### Given material
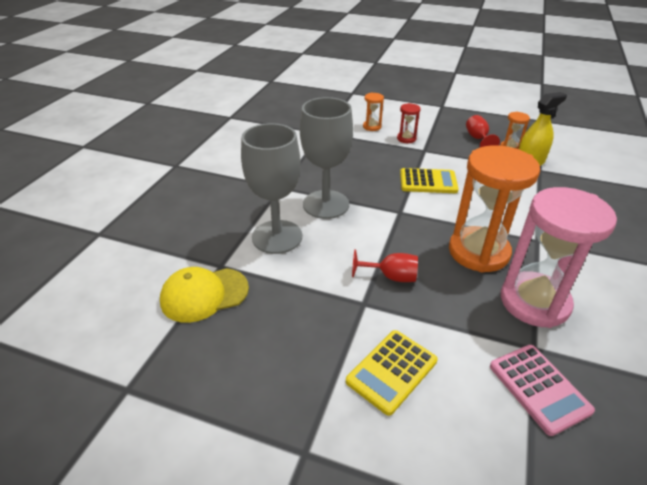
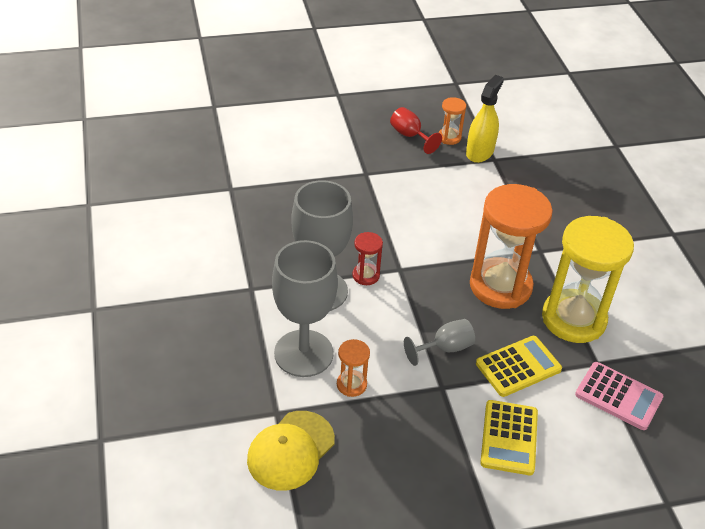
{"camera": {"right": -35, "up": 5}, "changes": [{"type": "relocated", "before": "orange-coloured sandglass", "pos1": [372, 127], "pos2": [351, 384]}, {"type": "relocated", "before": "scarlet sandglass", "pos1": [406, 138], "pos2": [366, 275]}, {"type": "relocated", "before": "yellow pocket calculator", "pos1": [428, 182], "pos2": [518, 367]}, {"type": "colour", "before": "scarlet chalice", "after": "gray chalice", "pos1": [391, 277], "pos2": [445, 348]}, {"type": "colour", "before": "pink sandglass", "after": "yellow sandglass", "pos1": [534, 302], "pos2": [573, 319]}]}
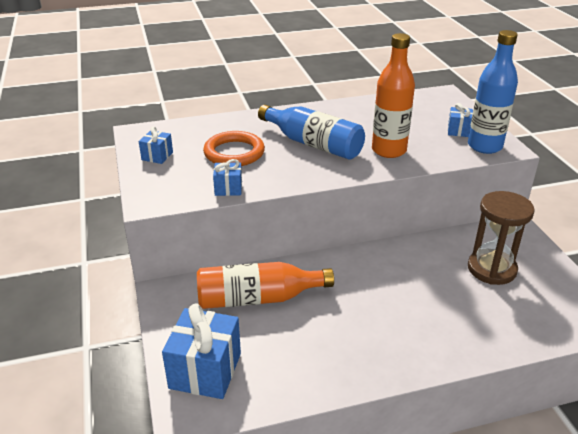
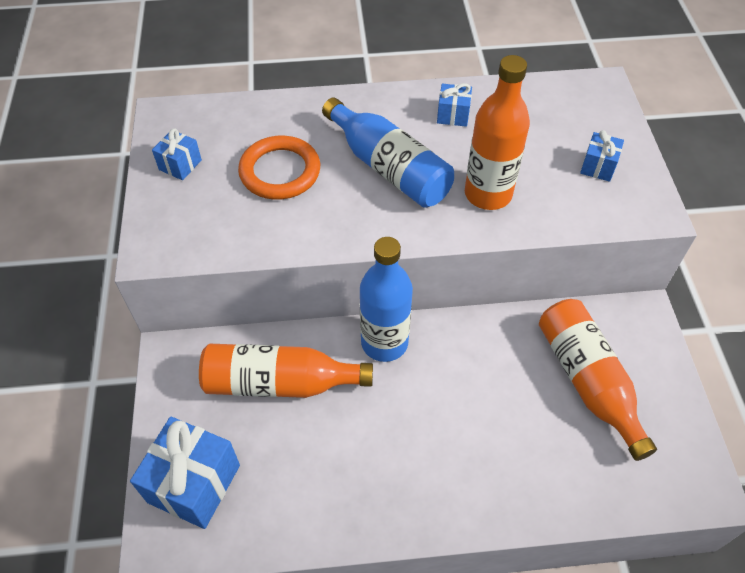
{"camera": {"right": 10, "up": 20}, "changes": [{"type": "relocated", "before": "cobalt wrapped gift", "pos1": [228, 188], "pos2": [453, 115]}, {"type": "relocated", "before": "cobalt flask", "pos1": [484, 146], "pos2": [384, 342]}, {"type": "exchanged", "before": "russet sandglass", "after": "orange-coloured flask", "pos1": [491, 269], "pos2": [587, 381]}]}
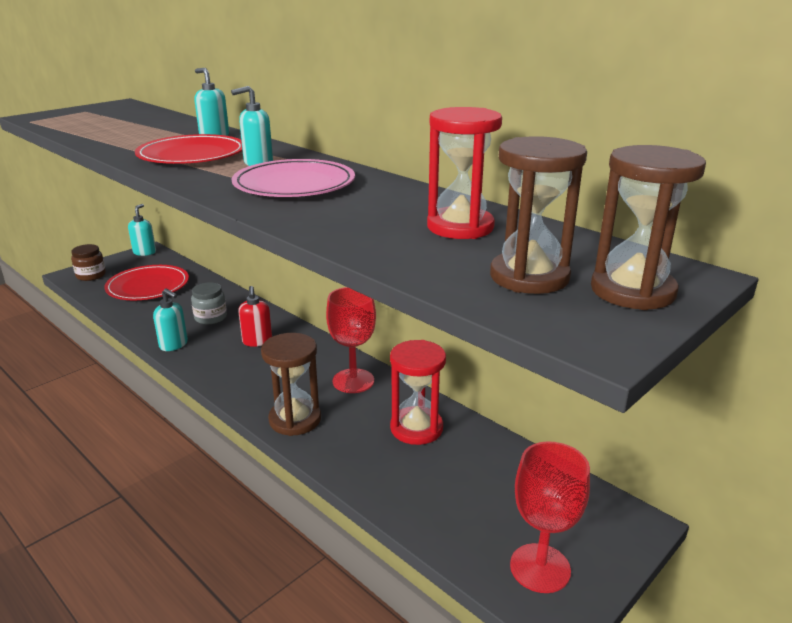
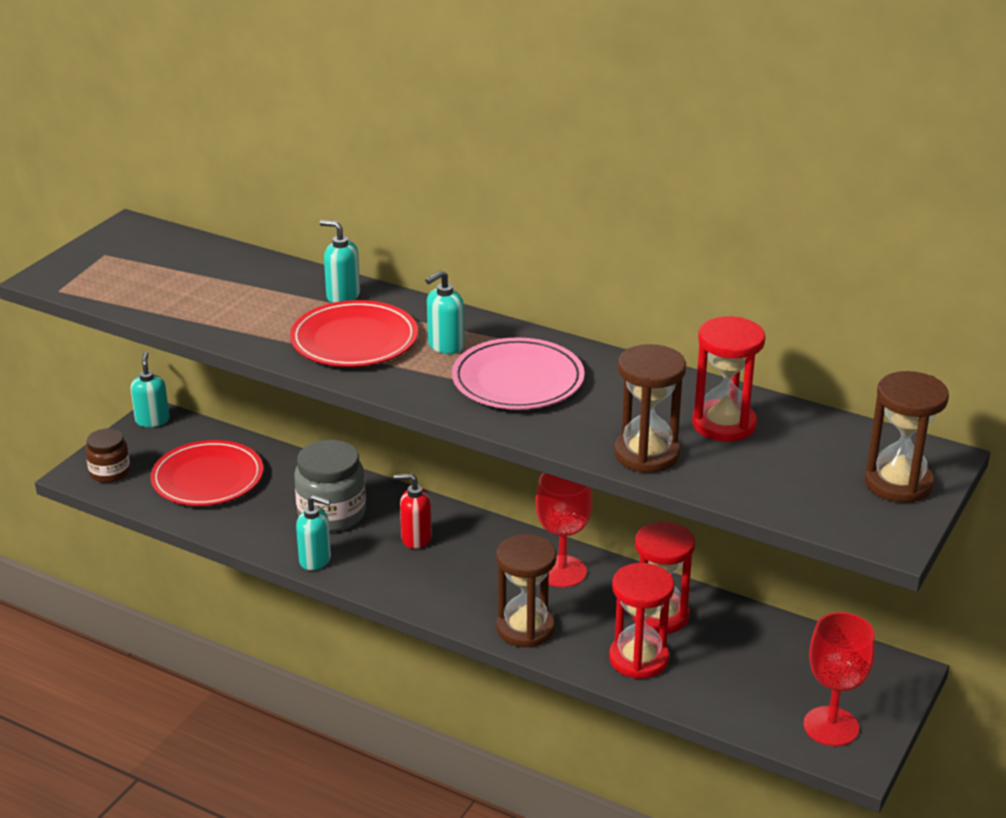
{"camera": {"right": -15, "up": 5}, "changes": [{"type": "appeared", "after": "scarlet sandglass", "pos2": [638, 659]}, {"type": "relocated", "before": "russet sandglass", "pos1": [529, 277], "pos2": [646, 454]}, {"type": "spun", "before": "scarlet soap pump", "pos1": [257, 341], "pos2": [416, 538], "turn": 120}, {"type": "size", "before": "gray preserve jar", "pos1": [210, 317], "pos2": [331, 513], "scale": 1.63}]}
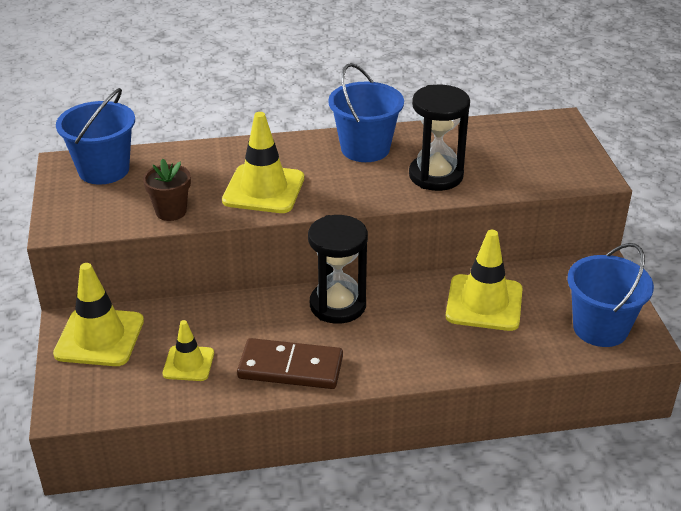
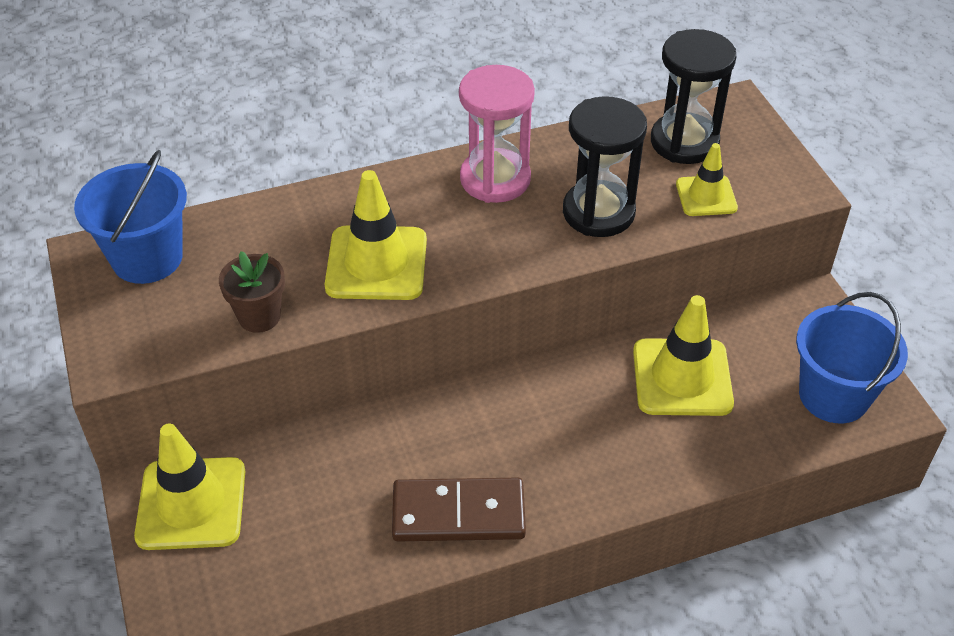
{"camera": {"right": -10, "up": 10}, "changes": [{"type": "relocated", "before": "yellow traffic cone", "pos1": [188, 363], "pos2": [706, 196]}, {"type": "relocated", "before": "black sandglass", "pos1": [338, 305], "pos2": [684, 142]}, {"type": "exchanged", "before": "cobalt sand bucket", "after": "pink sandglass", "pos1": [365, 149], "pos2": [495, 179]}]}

### Your task
Could you return all lines from the data above that contain the string "russet"?

### Answer to the problem
{"camera": {"right": 10, "up": 20}, "changes": [{"type": "relocated", "before": "cobalt wrapped gift", "pos1": [228, 188], "pos2": [453, 115]}, {"type": "relocated", "before": "cobalt flask", "pos1": [484, 146], "pos2": [384, 342]}, {"type": "exchanged", "before": "russet sandglass", "after": "orange-coloured flask", "pos1": [491, 269], "pos2": [587, 381]}]}
{"camera": {"right": -15, "up": 5}, "changes": [{"type": "appeared", "after": "scarlet sandglass", "pos2": [638, 659]}, {"type": "relocated", "before": "russet sandglass", "pos1": [529, 277], "pos2": [646, 454]}, {"type": "spun", "before": "scarlet soap pump", "pos1": [257, 341], "pos2": [416, 538], "turn": 120}, {"type": "size", "before": "gray preserve jar", "pos1": [210, 317], "pos2": [331, 513], "scale": 1.63}]}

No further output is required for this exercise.